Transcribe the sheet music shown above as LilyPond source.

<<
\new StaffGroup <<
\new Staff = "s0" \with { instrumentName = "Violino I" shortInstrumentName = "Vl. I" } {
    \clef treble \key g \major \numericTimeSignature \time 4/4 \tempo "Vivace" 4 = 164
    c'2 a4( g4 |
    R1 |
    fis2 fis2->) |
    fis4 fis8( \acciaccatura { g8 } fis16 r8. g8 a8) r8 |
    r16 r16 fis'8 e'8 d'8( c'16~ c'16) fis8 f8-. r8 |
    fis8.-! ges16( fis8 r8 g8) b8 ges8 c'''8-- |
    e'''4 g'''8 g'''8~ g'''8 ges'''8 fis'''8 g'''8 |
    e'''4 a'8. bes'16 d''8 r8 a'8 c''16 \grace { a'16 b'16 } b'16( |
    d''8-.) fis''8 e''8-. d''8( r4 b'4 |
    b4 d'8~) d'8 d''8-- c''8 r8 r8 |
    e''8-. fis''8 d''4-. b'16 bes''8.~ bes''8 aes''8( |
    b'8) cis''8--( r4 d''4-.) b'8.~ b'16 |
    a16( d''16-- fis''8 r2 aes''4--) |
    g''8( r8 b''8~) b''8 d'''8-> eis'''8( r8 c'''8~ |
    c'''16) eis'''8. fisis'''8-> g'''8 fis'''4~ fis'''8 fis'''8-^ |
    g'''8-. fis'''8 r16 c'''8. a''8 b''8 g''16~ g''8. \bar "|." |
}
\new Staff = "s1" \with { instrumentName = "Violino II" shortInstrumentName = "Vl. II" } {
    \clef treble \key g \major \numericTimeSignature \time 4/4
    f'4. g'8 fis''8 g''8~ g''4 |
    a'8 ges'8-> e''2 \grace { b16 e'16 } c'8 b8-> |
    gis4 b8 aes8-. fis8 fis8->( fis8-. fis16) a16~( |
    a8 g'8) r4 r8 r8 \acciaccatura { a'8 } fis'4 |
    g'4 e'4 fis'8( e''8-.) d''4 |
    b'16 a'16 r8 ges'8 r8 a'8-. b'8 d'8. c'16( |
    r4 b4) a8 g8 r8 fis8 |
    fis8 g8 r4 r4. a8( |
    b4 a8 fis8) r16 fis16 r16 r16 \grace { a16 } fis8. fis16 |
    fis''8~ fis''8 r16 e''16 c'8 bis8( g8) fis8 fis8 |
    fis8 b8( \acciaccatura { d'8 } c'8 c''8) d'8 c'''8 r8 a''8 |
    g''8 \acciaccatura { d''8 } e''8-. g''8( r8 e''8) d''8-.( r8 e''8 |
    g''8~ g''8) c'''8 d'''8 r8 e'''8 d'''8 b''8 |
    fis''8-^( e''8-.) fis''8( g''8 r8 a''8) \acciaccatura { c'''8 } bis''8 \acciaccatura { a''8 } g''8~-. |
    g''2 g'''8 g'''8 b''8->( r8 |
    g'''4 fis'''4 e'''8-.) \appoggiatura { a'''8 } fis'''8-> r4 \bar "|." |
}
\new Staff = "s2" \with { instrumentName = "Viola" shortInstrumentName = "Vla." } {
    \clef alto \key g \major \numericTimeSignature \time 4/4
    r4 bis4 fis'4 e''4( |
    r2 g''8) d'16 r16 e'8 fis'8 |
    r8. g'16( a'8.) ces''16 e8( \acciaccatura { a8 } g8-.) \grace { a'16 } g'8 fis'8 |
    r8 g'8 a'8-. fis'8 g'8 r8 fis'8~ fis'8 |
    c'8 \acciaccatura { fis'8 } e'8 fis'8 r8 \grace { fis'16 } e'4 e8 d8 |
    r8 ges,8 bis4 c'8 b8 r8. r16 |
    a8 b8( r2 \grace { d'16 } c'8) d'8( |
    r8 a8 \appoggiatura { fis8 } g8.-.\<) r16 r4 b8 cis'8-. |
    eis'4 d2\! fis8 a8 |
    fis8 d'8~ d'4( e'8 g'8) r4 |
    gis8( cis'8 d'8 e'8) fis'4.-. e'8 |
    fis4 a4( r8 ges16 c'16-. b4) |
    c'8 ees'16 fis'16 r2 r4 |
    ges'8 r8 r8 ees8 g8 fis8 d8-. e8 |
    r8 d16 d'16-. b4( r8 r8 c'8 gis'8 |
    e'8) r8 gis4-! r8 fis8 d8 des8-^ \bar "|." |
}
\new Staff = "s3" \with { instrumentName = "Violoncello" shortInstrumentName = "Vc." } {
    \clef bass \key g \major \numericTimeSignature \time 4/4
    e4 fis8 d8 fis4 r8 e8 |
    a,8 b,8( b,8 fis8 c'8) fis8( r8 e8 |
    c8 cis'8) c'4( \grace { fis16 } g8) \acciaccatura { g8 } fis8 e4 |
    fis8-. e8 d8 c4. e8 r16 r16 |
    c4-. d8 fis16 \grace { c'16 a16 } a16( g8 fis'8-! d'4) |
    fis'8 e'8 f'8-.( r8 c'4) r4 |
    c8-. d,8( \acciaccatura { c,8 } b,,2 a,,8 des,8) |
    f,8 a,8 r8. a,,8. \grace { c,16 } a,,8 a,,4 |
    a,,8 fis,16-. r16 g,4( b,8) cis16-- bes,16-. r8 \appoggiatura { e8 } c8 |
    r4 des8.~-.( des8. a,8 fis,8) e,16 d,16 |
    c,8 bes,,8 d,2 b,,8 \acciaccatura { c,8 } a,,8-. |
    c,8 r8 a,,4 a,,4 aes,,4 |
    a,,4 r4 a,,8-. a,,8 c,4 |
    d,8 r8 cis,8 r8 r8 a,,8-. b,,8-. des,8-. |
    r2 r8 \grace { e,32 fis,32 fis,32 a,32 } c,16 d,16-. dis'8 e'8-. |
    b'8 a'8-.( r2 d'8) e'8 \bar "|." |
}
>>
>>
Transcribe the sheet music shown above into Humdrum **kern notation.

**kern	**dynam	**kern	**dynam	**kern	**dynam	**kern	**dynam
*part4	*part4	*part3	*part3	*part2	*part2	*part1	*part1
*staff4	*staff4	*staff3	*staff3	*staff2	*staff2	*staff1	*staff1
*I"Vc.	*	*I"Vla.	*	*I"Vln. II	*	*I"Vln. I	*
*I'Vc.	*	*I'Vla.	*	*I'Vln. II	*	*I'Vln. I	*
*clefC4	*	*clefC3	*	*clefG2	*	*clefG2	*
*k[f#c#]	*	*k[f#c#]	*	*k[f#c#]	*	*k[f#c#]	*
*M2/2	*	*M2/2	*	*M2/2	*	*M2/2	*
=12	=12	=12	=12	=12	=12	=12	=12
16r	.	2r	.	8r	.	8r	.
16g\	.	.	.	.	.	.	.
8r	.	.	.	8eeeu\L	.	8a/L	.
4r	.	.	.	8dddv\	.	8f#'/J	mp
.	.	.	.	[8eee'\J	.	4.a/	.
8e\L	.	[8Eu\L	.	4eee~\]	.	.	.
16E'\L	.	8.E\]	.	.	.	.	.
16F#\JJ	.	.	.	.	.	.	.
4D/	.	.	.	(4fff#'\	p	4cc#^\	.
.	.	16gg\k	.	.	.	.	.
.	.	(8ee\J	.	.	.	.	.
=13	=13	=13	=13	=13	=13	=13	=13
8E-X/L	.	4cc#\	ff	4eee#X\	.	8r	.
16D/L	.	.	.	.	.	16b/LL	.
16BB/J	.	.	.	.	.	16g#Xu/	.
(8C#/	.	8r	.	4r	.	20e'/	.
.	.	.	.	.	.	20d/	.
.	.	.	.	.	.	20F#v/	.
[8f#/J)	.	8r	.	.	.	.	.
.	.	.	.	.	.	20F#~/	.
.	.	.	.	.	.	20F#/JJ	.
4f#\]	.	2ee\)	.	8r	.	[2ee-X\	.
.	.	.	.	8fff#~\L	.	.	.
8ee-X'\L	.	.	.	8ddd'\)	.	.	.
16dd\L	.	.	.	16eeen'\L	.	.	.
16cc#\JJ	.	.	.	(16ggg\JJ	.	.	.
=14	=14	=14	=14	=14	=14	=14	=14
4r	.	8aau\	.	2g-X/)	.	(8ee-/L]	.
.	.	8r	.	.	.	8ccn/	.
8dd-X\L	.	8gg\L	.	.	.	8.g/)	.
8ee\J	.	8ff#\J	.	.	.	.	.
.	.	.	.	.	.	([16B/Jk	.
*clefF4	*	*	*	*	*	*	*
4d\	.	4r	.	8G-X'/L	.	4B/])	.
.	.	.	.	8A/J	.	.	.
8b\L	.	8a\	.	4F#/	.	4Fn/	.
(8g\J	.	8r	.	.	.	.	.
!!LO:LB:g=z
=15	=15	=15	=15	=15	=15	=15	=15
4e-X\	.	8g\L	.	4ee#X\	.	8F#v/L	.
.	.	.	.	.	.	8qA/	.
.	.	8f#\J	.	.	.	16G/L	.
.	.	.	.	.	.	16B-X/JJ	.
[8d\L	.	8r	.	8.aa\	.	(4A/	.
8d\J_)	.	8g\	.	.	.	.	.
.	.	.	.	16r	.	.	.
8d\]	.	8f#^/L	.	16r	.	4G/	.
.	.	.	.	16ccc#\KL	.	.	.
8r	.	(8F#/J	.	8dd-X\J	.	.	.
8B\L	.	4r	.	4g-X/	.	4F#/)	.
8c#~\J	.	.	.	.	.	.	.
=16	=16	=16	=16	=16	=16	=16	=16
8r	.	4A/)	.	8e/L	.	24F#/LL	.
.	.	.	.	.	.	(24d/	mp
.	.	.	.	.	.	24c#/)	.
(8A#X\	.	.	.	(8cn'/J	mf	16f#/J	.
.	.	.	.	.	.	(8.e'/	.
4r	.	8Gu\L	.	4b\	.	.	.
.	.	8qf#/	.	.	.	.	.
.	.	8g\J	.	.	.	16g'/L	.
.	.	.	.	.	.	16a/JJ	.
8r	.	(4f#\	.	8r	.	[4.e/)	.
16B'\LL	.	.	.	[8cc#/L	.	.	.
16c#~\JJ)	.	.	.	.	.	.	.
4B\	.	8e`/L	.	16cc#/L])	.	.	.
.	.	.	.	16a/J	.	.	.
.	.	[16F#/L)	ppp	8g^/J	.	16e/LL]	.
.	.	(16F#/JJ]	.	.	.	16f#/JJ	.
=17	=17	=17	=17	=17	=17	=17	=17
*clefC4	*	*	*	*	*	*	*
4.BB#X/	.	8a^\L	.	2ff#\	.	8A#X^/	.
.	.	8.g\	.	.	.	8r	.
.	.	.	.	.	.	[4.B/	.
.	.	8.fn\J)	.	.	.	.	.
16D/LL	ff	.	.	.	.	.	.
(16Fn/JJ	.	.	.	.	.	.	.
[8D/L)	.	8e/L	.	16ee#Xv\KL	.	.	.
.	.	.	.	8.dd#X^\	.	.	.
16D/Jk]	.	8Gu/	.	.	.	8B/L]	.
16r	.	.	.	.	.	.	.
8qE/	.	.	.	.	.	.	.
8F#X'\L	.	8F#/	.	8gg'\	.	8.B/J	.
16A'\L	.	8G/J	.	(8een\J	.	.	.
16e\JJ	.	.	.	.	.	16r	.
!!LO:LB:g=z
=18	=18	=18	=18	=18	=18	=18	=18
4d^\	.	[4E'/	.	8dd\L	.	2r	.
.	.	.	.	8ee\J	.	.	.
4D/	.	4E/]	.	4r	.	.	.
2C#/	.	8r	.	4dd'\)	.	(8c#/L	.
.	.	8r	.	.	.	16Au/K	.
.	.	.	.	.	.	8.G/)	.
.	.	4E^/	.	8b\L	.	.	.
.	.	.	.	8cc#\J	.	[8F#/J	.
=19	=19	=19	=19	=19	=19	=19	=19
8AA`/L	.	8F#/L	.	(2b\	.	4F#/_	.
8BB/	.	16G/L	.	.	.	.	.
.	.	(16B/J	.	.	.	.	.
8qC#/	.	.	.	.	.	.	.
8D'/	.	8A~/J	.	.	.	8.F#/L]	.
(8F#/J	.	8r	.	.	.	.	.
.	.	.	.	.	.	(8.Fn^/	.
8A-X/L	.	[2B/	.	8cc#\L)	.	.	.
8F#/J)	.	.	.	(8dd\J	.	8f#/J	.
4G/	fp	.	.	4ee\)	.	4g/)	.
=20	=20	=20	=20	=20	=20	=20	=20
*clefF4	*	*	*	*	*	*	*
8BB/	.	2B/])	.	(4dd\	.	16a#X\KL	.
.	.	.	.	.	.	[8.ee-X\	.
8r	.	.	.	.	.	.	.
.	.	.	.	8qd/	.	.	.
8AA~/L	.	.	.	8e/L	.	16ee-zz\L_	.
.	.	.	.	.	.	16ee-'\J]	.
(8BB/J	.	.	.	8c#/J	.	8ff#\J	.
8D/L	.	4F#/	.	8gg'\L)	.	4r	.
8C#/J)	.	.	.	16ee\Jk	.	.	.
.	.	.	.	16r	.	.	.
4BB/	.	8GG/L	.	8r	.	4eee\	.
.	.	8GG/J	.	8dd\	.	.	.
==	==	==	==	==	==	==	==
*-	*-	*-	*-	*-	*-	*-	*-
......
TASK DESCRIPTION ->
Gather each line above that contains the word "music" and copy those lines unchanged.

THE SOLUTION ->
Transcribe the sheet music shown above as LilyPond source.
Transcribe the sheet music shown above into Humdrum **kern notation.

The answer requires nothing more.